> **Work instruction**:
Find each line of the material below in which the word "none" occurs, and return it.
**** Data records
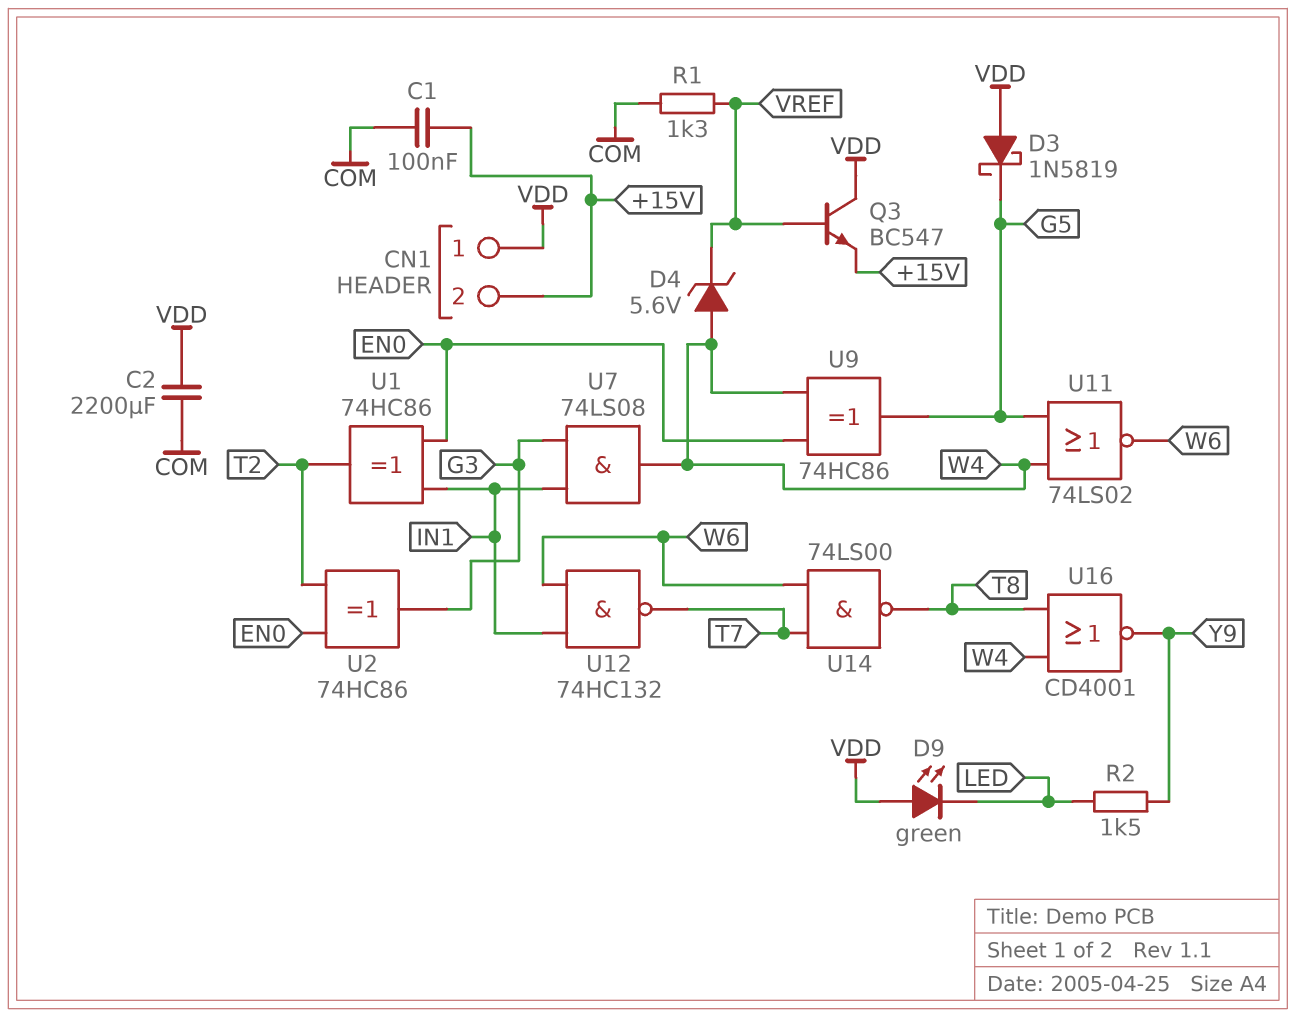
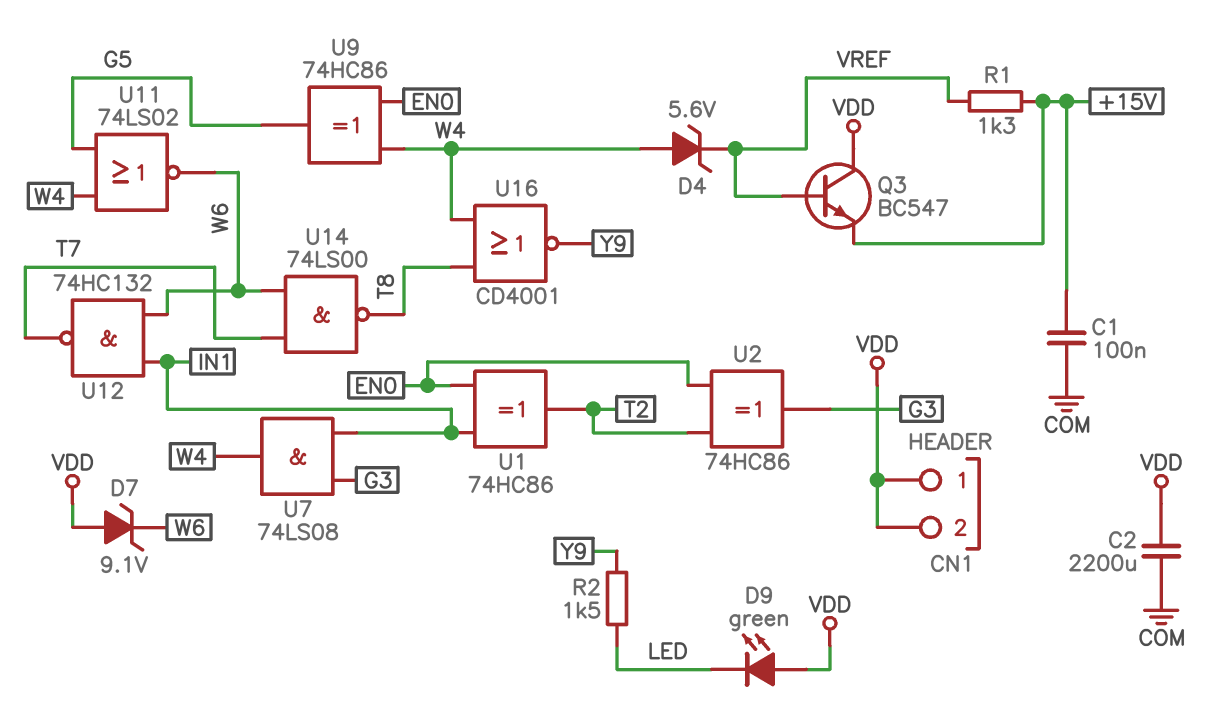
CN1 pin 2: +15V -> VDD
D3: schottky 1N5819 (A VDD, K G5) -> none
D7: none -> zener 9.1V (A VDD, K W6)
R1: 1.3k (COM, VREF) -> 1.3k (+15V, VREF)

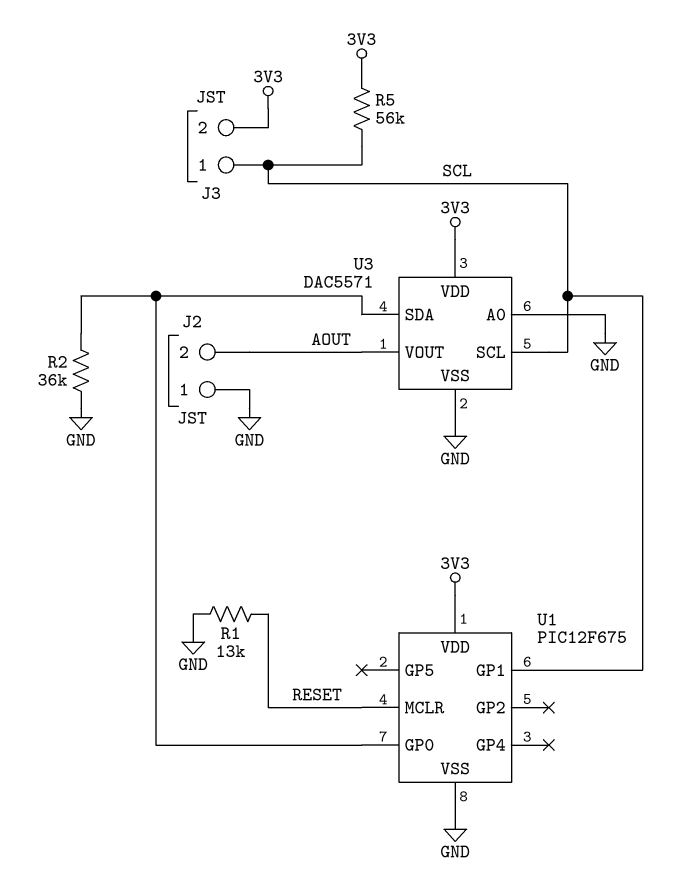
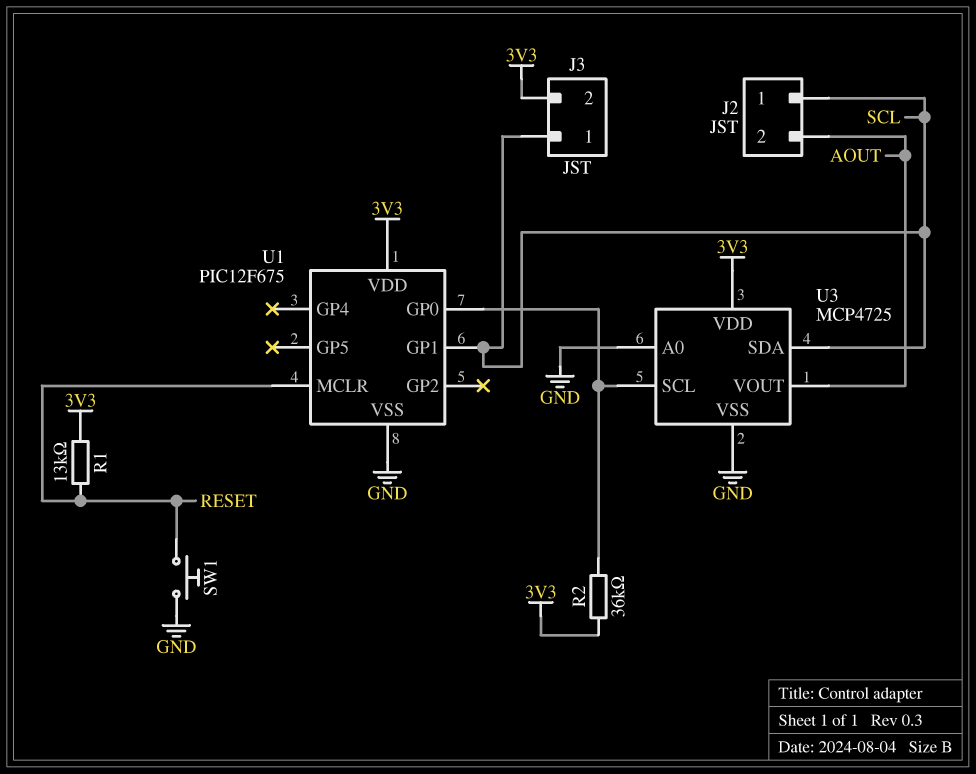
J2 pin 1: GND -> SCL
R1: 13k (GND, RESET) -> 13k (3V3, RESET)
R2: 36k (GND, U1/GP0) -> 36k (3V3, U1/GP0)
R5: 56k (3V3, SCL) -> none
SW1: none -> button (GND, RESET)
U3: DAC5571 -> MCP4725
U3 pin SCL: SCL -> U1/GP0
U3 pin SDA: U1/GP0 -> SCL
********
> **Answer to this task**:
D3: schottky 1N5819 (A VDD, K G5) -> none
D7: none -> zener 9.1V (A VDD, K W6)
R5: 56k (3V3, SCL) -> none
SW1: none -> button (GND, RESET)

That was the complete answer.